__ABOUT THIS TASK__: Write out again, exactly, the lines below starting at the one with "camera: 35 degrees right, 5 degrees down" and ending at the one with "(321, 338) = (331, 235): brown car -> none".

Dataset entries
□ □ □ □

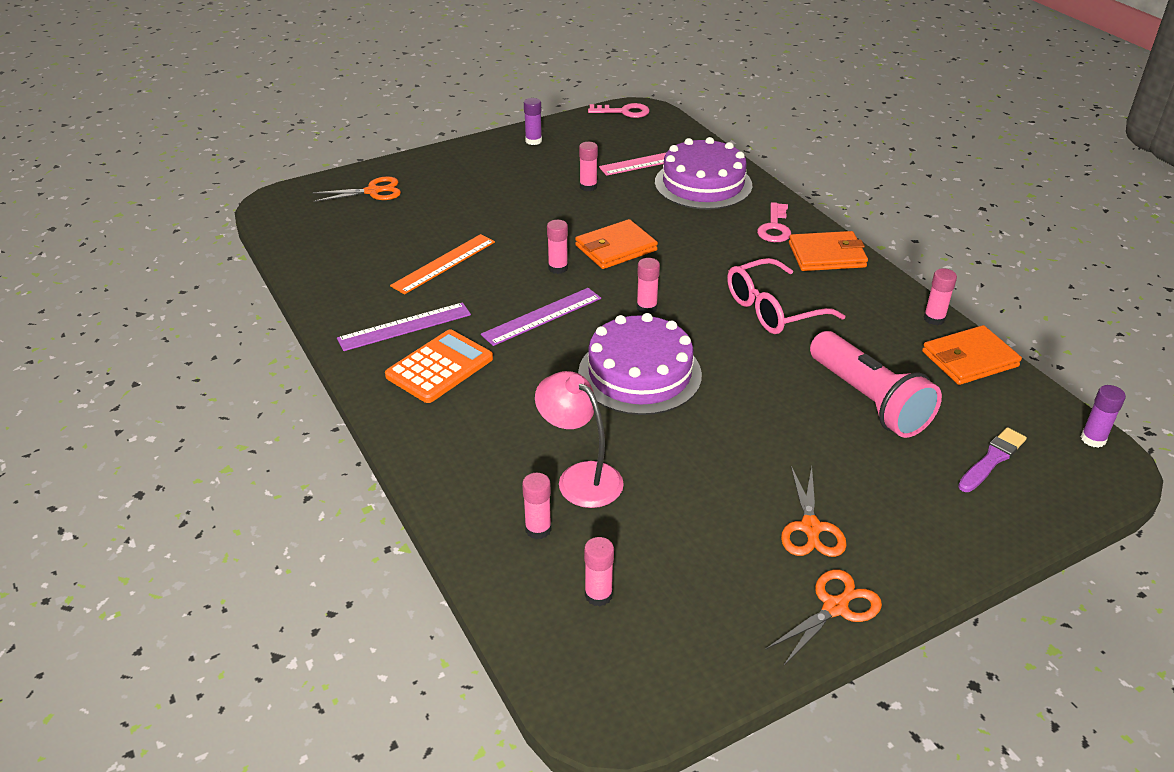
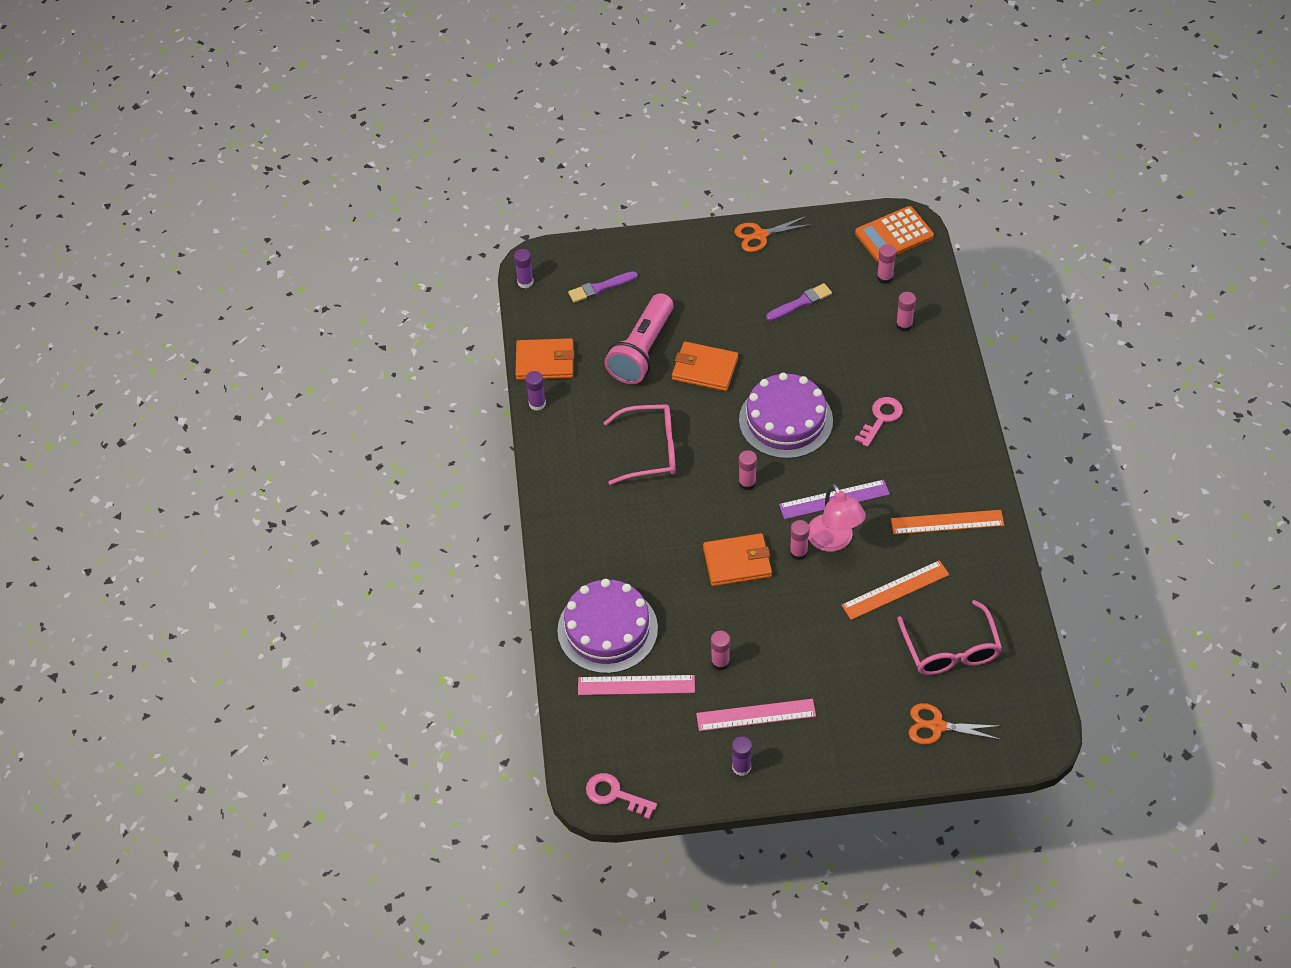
camera: 155 degrees left, 15 degrees up
(373, 236) = (951, 650): none -> pink glasses
(405, 327) = (947, 522): purple ruler -> orange ruler
(439, 367) = (930, 471): orange calculator -> orange calculator (894, 235)
(538, 166) = (756, 715): none -> pink ruler
(580, 477) = (864, 351): pink lamp -> pink lamp (834, 541)
(705, 518) = (800, 303): none -> purple brush
(774, 227) = (583, 544): pink key -> pink key (881, 418)
(811, 528) = (743, 279): orange scissors -> none
(827, 255) = (564, 495): orange wallet -> orange wallet (704, 369)
(869, 400) = (642, 350): pink flashlight -> pink flashlight turned 150 degrees counterclockwise
(934, 319) = (537, 404): pink glue stick -> purple glue stick

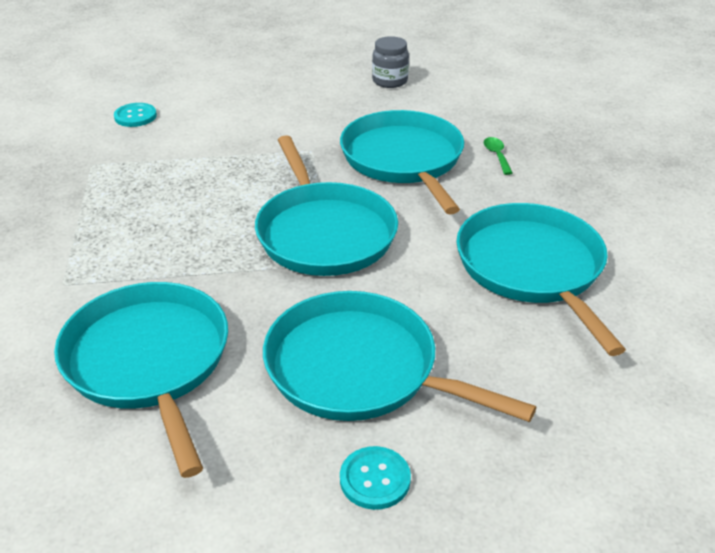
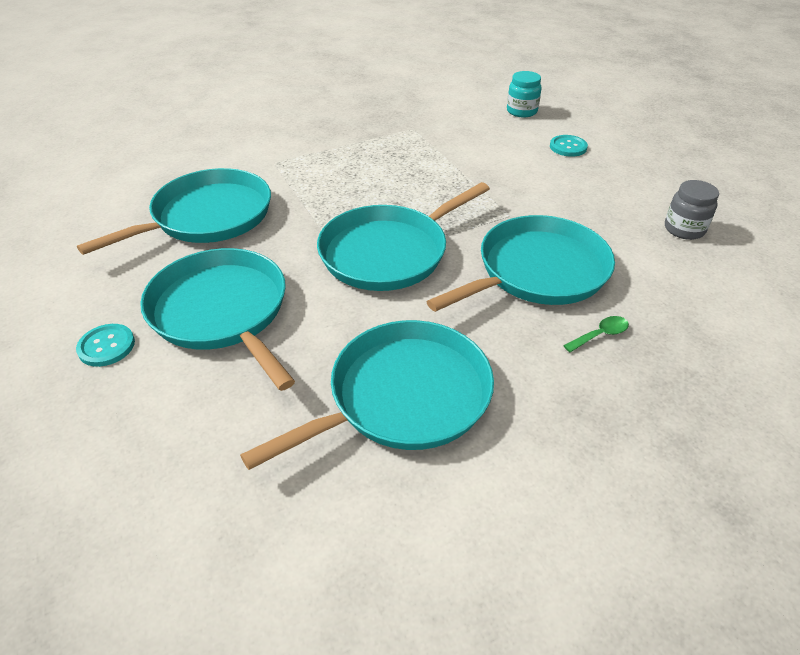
camera: 70 degrees right, 5 degrees up
(129, 93) = (521, 111): none -> turquoise jar
(135, 116) = (490, 124): turquoise button -> turquoise button (568, 147)
(359, 369) = (222, 312): turquoise pan -> turquoise pan turned 45 degrees counterclockwise

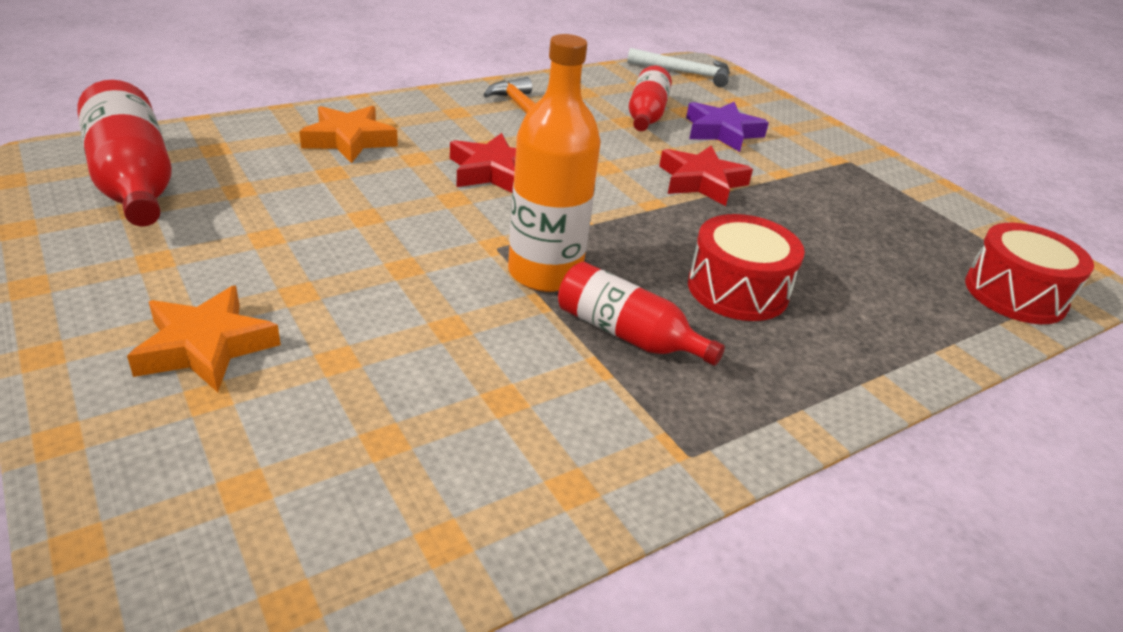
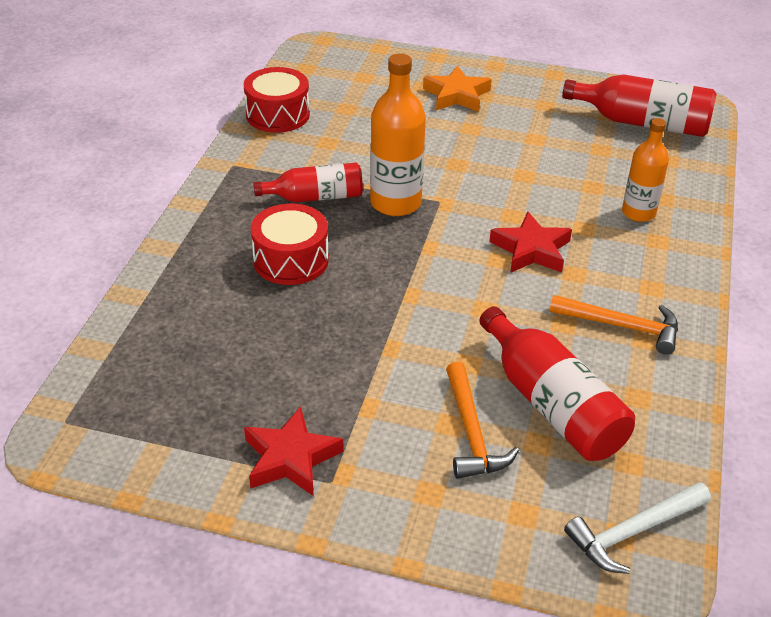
camera: 140 degrees right, 5 degrees up
(349, 140) = (638, 213): orange star -> orange bottle
(646, 115) = (552, 404): red bottle -> red bottle, size x1.52
(701, 182) = (410, 344): red star -> red star (290, 458)
(722, 132) = (471, 432): purple star -> orange hammer
(1015, 294) = (110, 383): red drum -> red drum (277, 115)

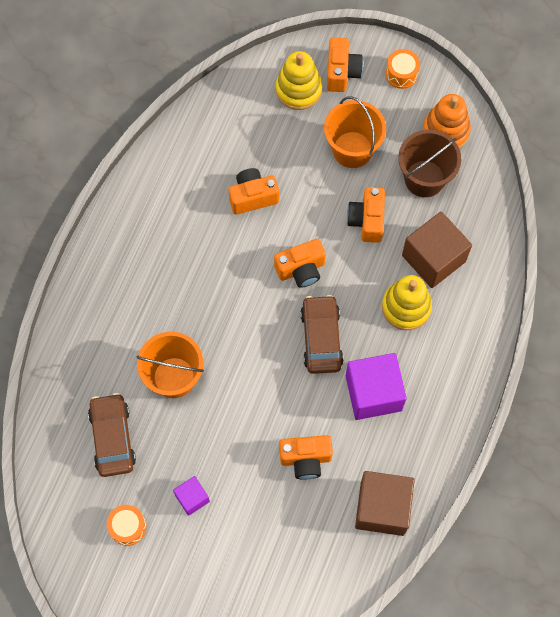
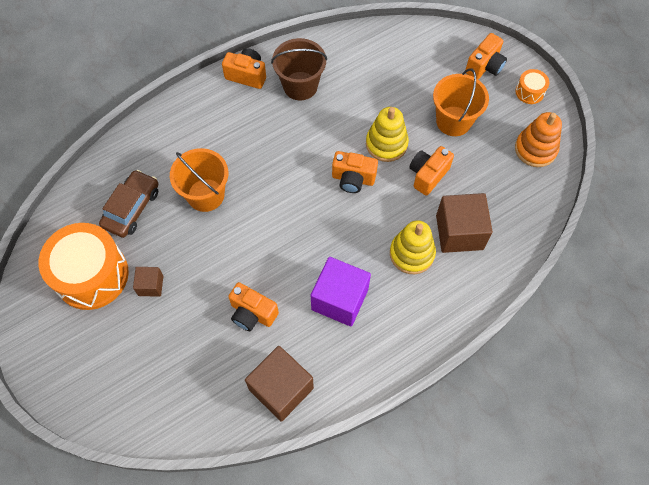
camera: 35 degrees right, 5 degrees down
(128, 527) = (91, 275): orange drum -> orange drum, size x2.26
(192, 498) = (151, 285): purple cube -> brown cube
(253, 197) = (356, 110): orange camera -> orange camera (247, 75)
(298, 89) = (444, 60): yellow stacking toy -> yellow stacking toy (386, 144)
(321, 338) = (331, 235): brown car -> none
(424, 178) = (494, 172): brown bucket -> brown bucket (300, 86)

□ □ □ □

__REPLY__:
camera: 35 degrees right, 5 degrees down
(128, 527) = (91, 275): orange drum -> orange drum, size x2.26
(192, 498) = (151, 285): purple cube -> brown cube
(253, 197) = (356, 110): orange camera -> orange camera (247, 75)
(298, 89) = (444, 60): yellow stacking toy -> yellow stacking toy (386, 144)
(321, 338) = (331, 235): brown car -> none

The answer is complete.